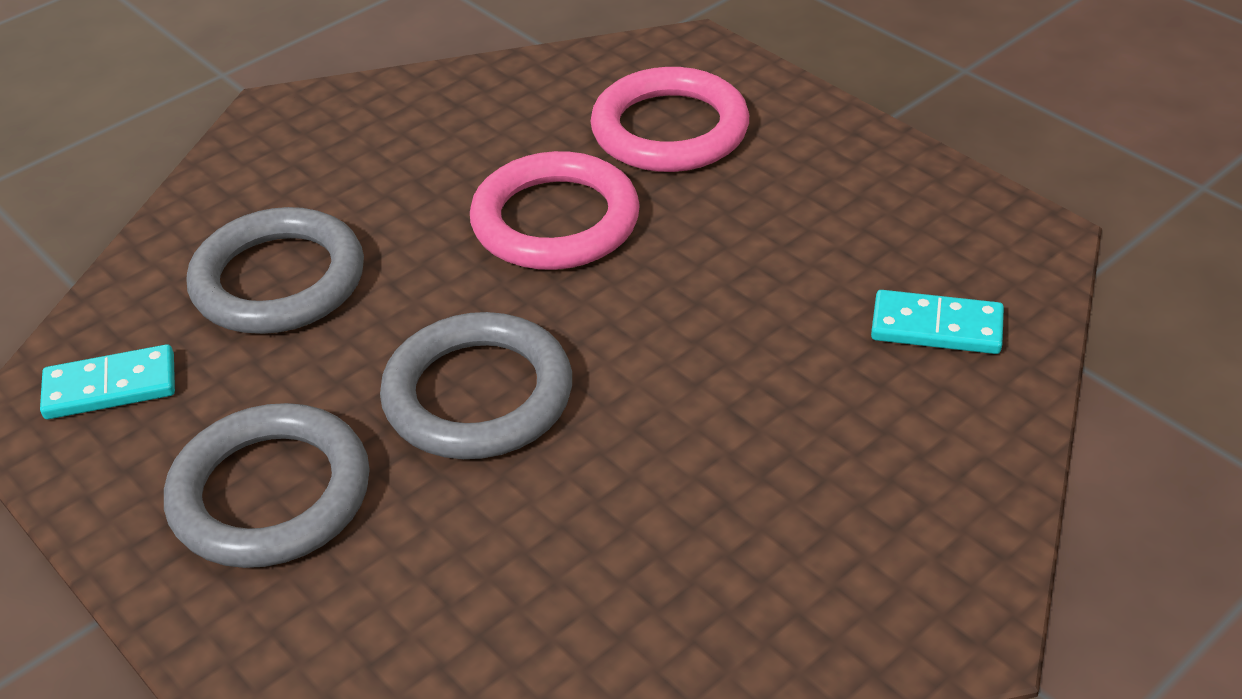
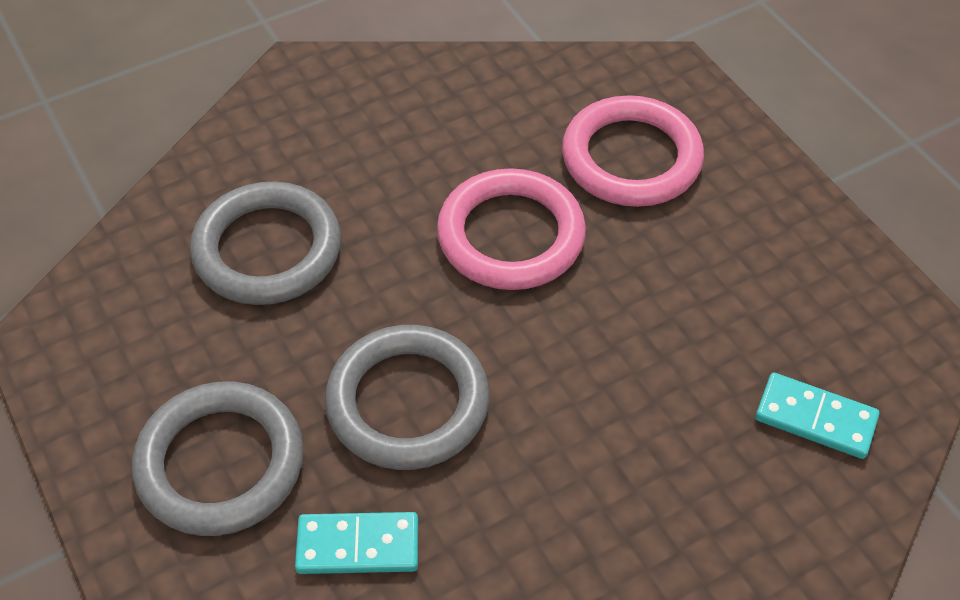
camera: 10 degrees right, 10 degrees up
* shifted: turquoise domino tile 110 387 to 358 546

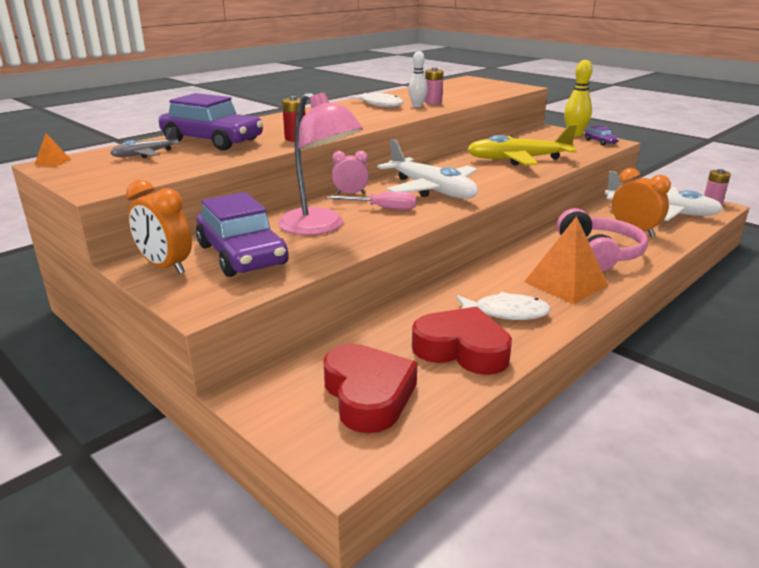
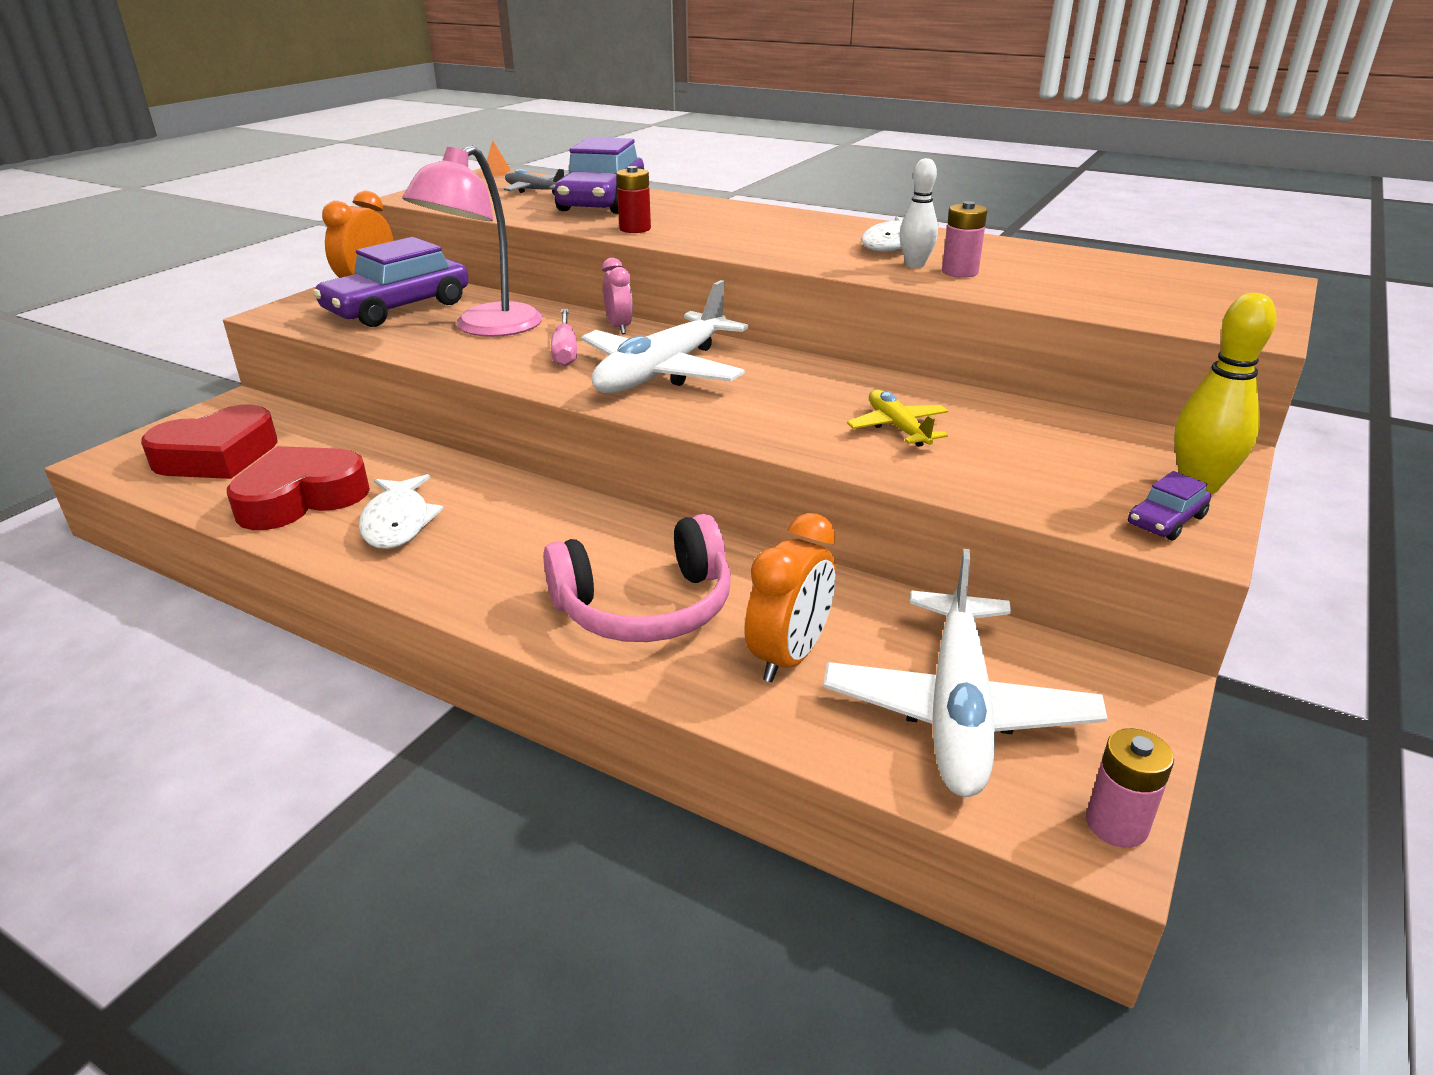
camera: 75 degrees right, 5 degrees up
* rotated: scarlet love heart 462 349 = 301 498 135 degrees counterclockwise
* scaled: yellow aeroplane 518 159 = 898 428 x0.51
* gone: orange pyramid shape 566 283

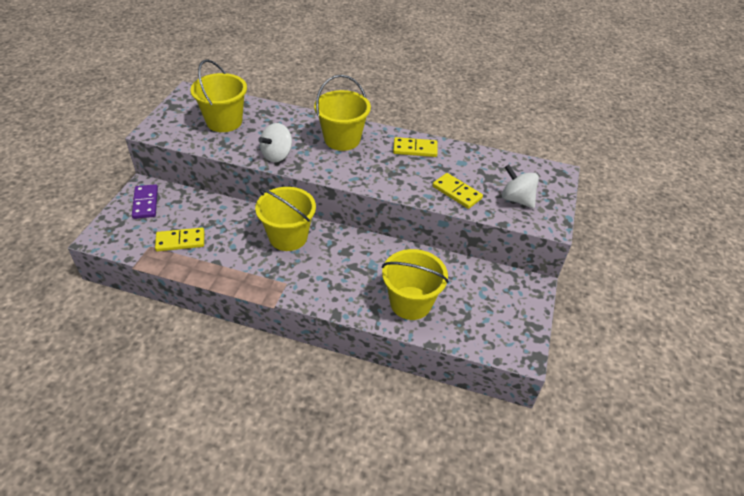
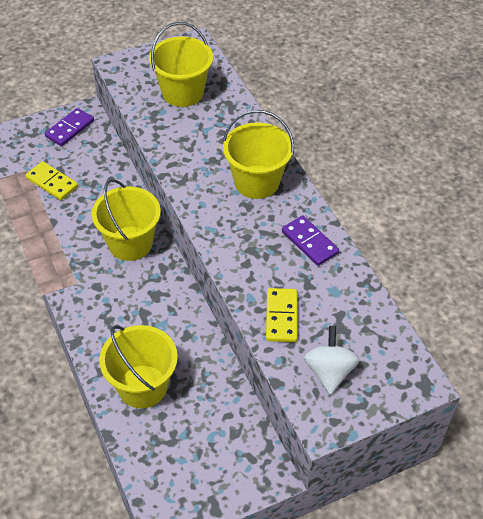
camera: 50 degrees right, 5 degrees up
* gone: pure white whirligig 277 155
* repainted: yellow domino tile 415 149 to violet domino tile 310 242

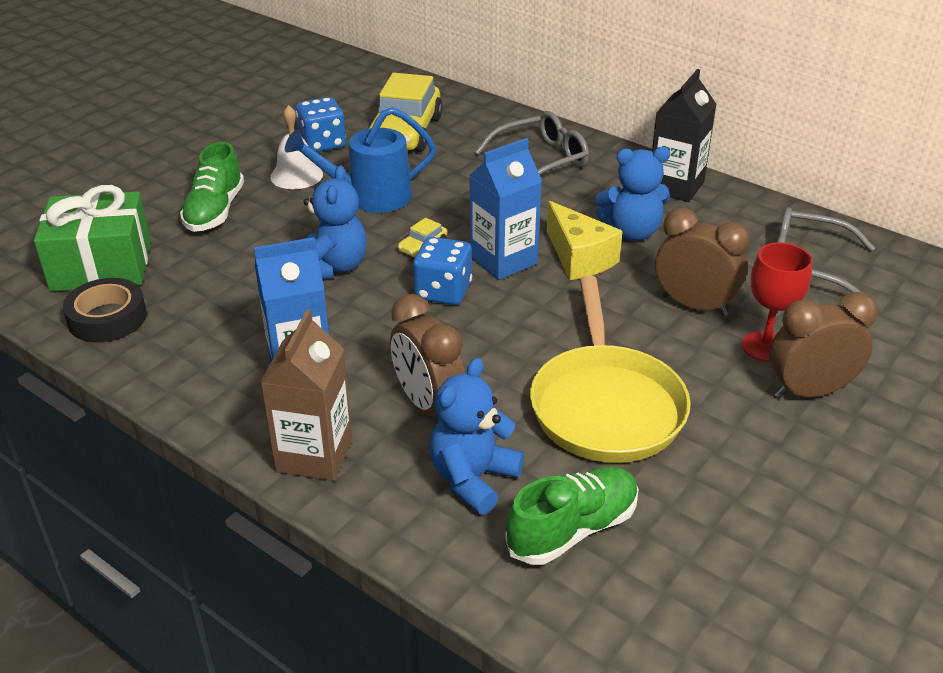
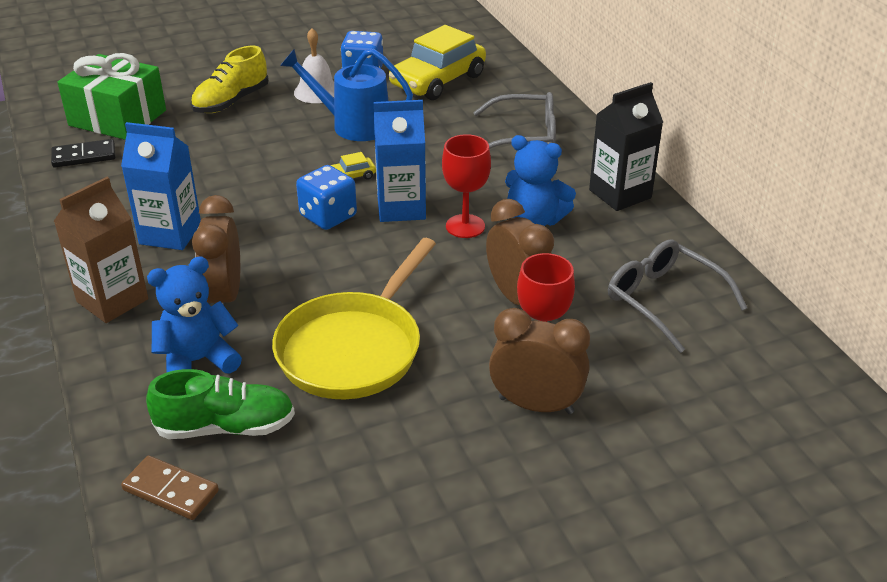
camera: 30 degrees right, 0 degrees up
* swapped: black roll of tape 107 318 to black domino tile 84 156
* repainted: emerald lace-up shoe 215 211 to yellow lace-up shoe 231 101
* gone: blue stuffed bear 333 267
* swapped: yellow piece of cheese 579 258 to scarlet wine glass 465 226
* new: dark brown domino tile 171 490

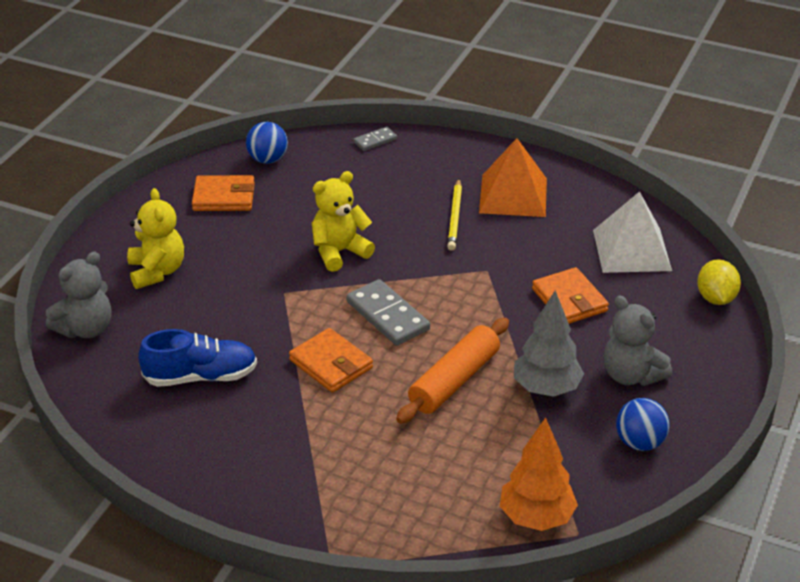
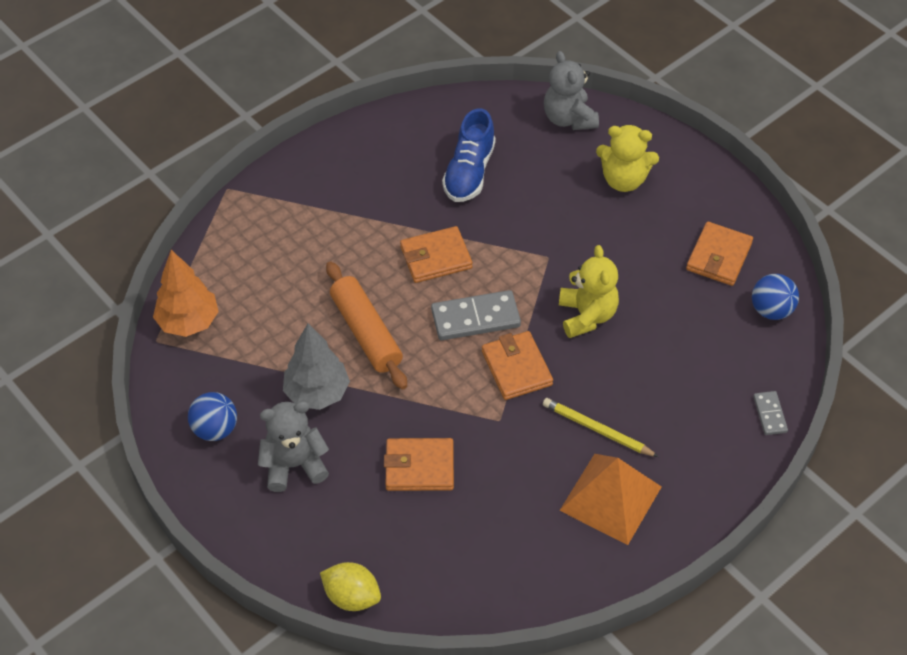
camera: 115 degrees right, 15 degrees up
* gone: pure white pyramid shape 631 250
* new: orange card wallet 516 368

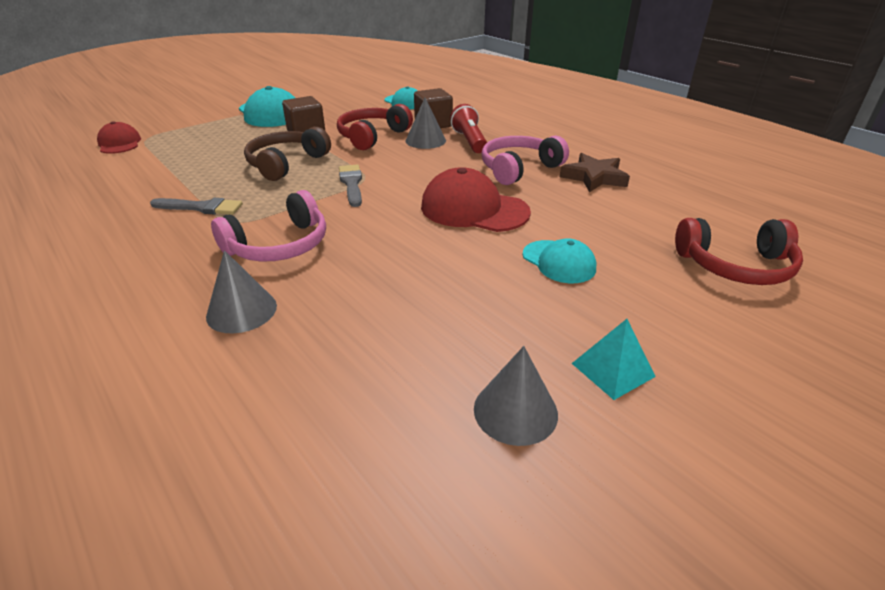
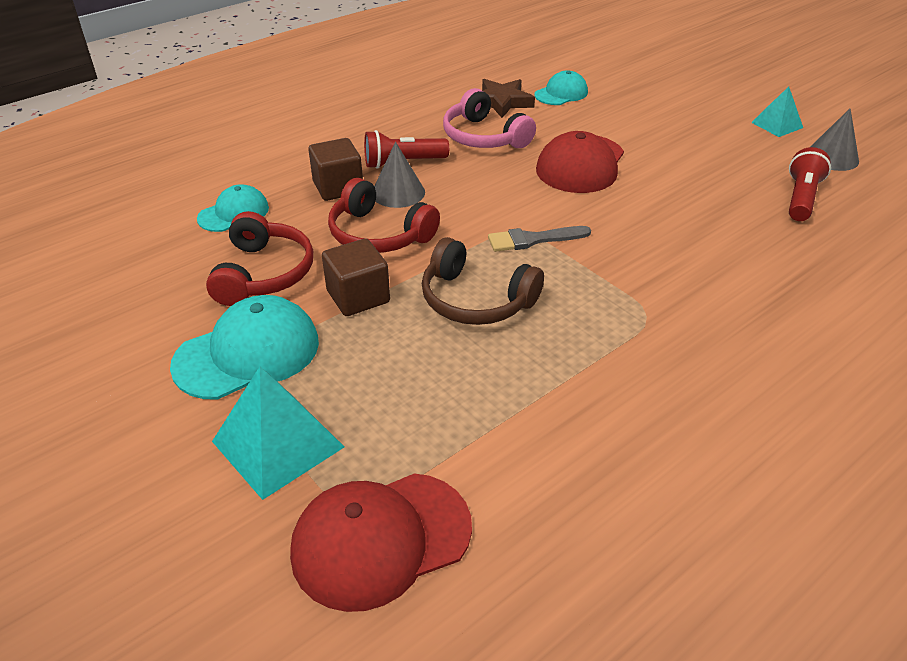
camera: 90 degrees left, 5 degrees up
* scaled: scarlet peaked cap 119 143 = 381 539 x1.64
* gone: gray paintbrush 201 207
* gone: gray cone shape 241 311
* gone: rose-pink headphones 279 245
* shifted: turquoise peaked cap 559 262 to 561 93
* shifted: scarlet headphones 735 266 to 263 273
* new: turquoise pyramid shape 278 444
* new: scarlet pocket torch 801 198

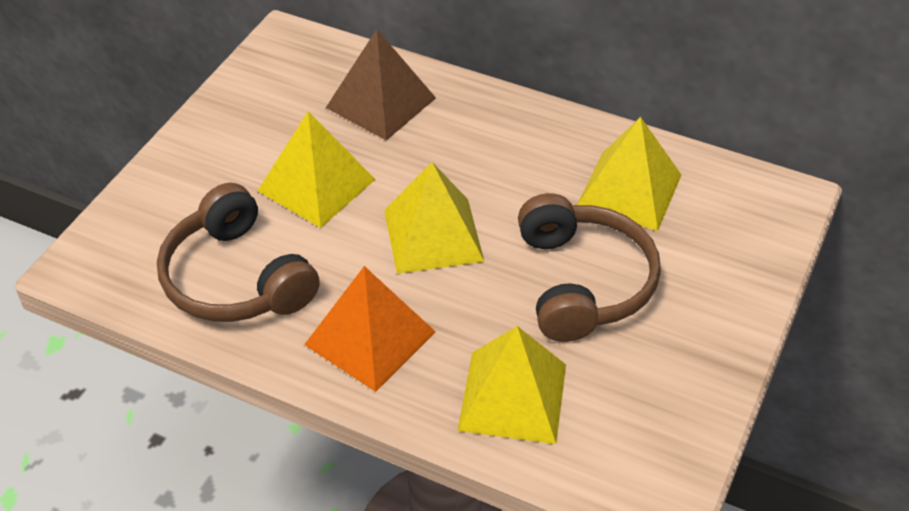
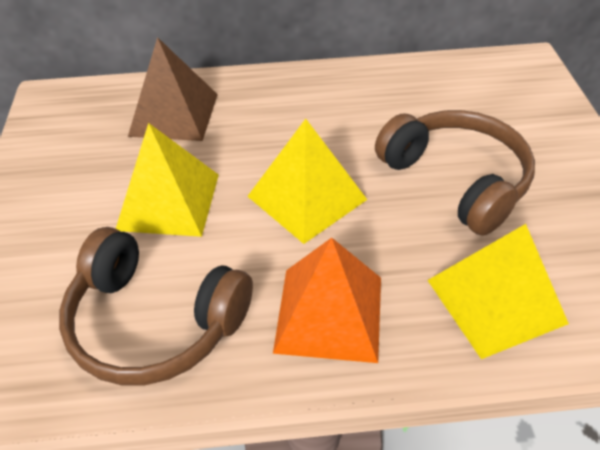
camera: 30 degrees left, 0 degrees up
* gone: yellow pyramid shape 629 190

####

The answer is the listing above repeated verbatim, minus its images.

Answer to this task:
camera: 10 degrees right, 10 degrees up
* shifted: turquoise domino tile 110 387 to 358 546

camera: 75 degrees right, 5 degrees up
* rotated: scarlet love heart 462 349 = 301 498 135 degrees counterclockwise
* scaled: yellow aeroplane 518 159 = 898 428 x0.51
* gone: orange pyramid shape 566 283

camera: 50 degrees right, 5 degrees up
* gone: pure white whirligig 277 155
* repainted: yellow domino tile 415 149 to violet domino tile 310 242

camera: 30 degrees right, 0 degrees up
* swapped: black roll of tape 107 318 to black domino tile 84 156
* repainted: emerald lace-up shoe 215 211 to yellow lace-up shoe 231 101
* gone: blue stuffed bear 333 267
* swapped: yellow piece of cheese 579 258 to scarlet wine glass 465 226
* new: dark brown domino tile 171 490

camera: 115 degrees right, 15 degrees up
* gone: pure white pyramid shape 631 250
* new: orange card wallet 516 368

camera: 90 degrees left, 5 degrees up
* scaled: scarlet peaked cap 119 143 = 381 539 x1.64
* gone: gray paintbrush 201 207
* gone: gray cone shape 241 311
* gone: rose-pink headphones 279 245
* shifted: turquoise peaked cap 559 262 to 561 93
* shifted: scarlet headphones 735 266 to 263 273
* new: turquoise pyramid shape 278 444
* new: scarlet pocket torch 801 198

camera: 30 degrees left, 0 degrees up
* gone: yellow pyramid shape 629 190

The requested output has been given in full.